[Exercise] From the entries below, copy out all lines holding "grey".

[Stored dataset items]
/---
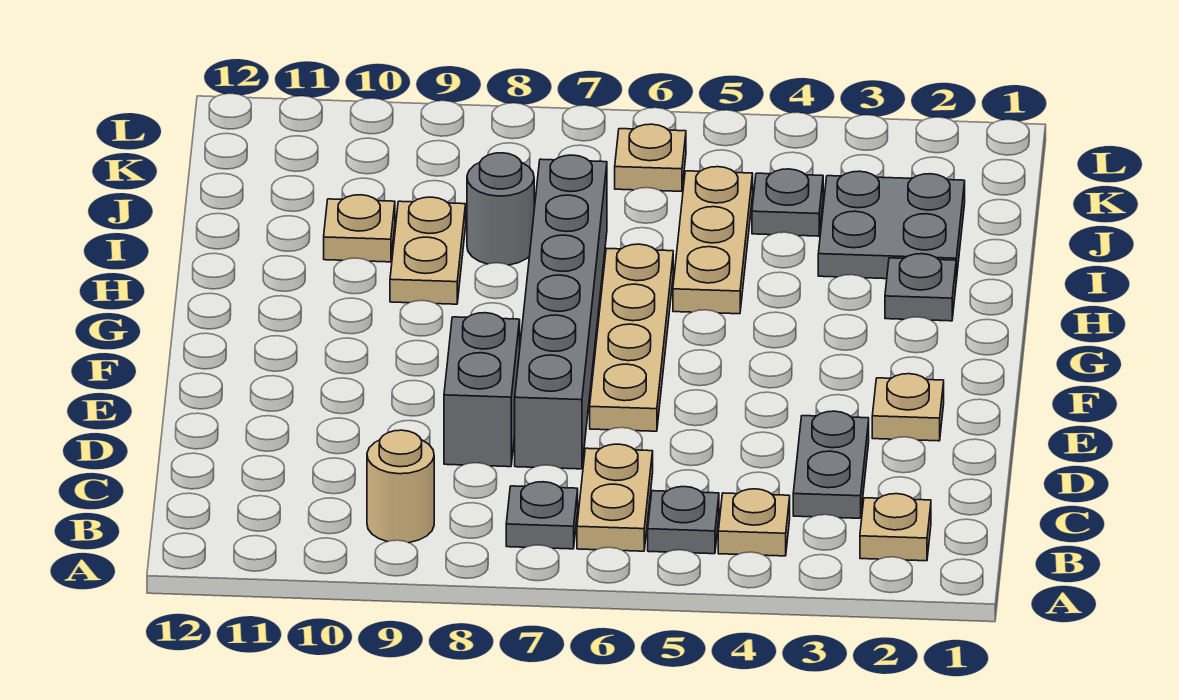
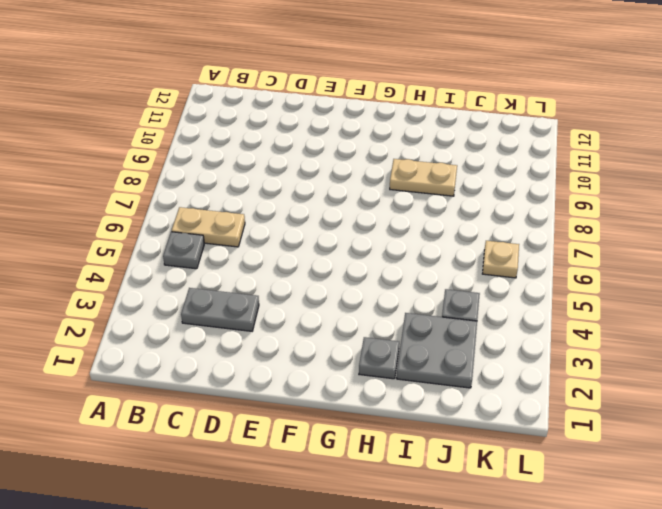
none -> tan plate B2 level 1
none -> tan plate B4 level 1
none -> grey plate B7 level 1

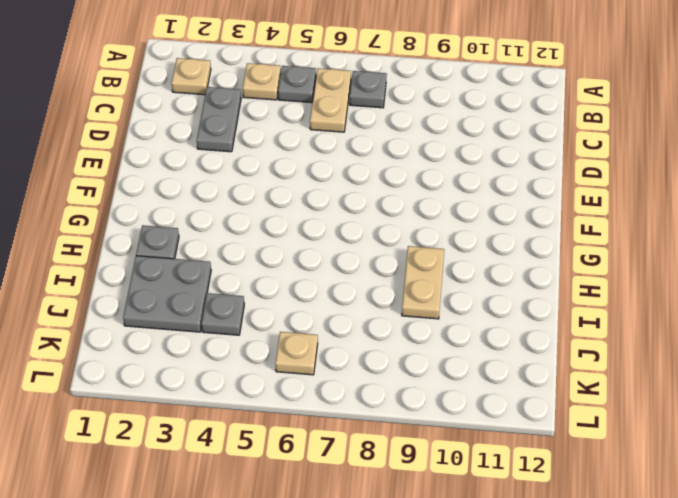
none -> tan round brick B9 level 1
none -> grey brick D7:I7 level 1
none -> grey brick D8:E8 level 1

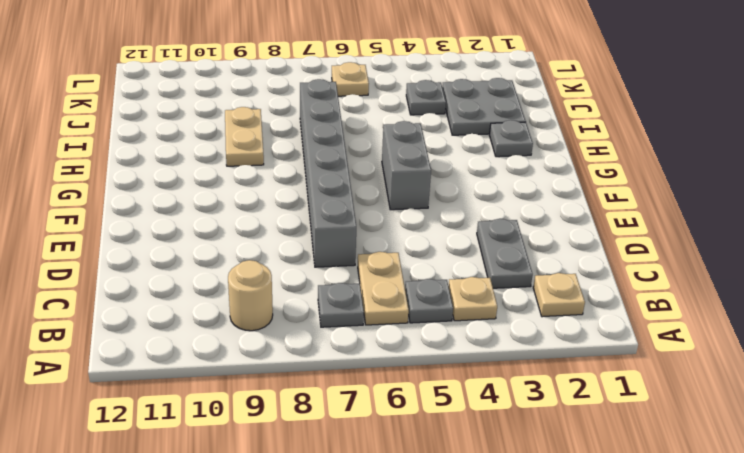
grey brick F5:G5 level 1 -> grey brick D8:E8 level 1
none -> tan plate E2 level 1
none -> tan plate E6:H6 level 1
none -> tan plate H5:J5 level 1

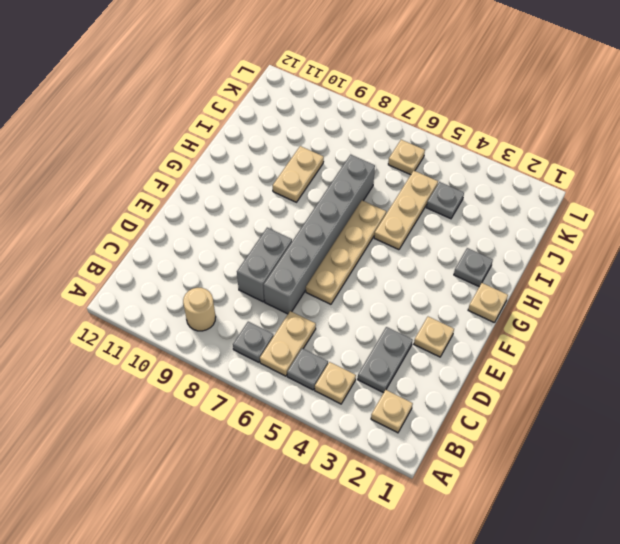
tan plate G1 level 1 -> tan plate I10 level 1
none -> grey plate I2:J3 level 1
none -> grey round brick I8 level 1

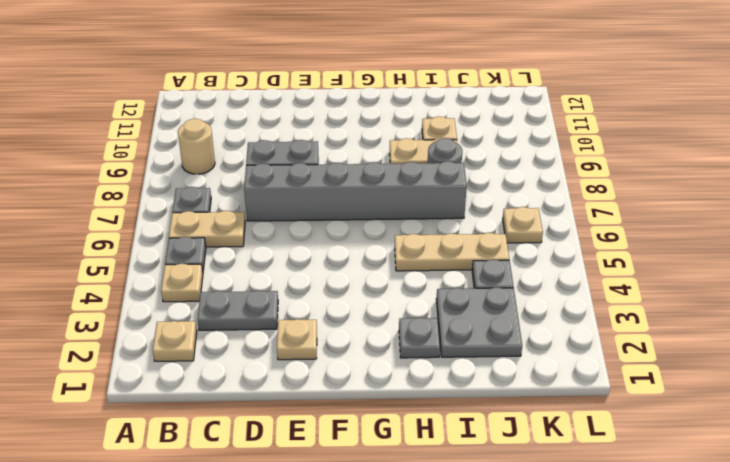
none -> tan plate E6:H6 level 1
\---
[Completed task]
none -> grey plate B7 level 1
none -> grey brick D7:I7 level 1
none -> grey brick D8:E8 level 1
grey brick F5:G5 level 1 -> grey brick D8:E8 level 1
none -> grey plate I2:J3 level 1
none -> grey round brick I8 level 1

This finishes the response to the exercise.